Dataset extract:
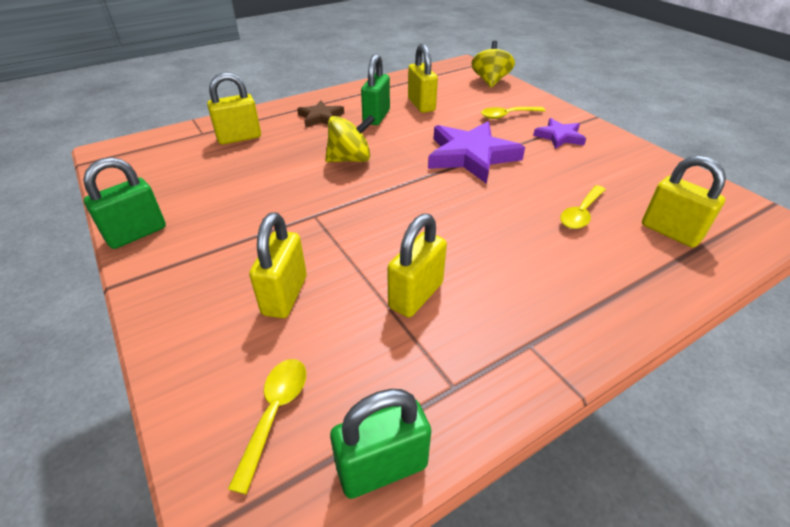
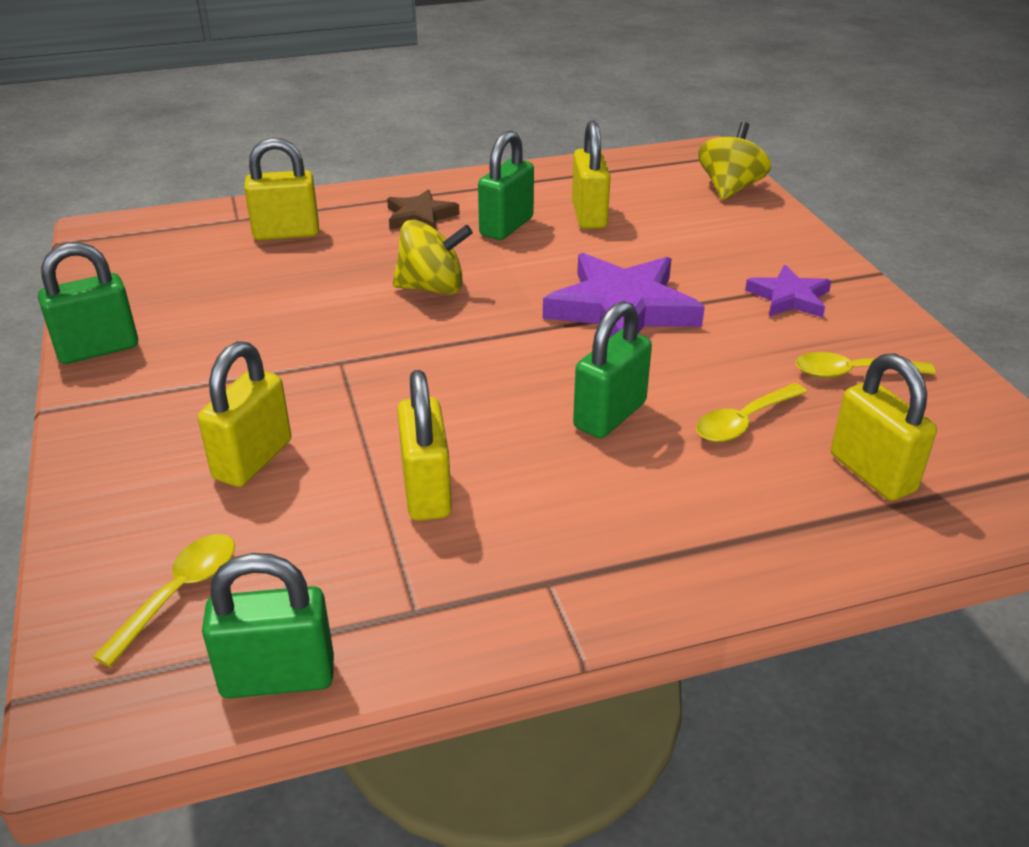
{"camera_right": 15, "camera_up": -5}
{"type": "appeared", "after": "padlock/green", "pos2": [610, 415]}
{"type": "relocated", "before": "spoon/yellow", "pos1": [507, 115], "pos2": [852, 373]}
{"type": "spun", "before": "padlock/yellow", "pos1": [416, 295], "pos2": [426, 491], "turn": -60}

Problem to work on:
When repeating the listing, keep each line exact and exclude the pictures.

Answer to this problem:
{"camera_right": 15, "camera_up": -5}
{"type": "appeared", "after": "padlock/green", "pos2": [610, 415]}
{"type": "relocated", "before": "spoon/yellow", "pos1": [507, 115], "pos2": [852, 373]}
{"type": "spun", "before": "padlock/yellow", "pos1": [416, 295], "pos2": [426, 491], "turn": -60}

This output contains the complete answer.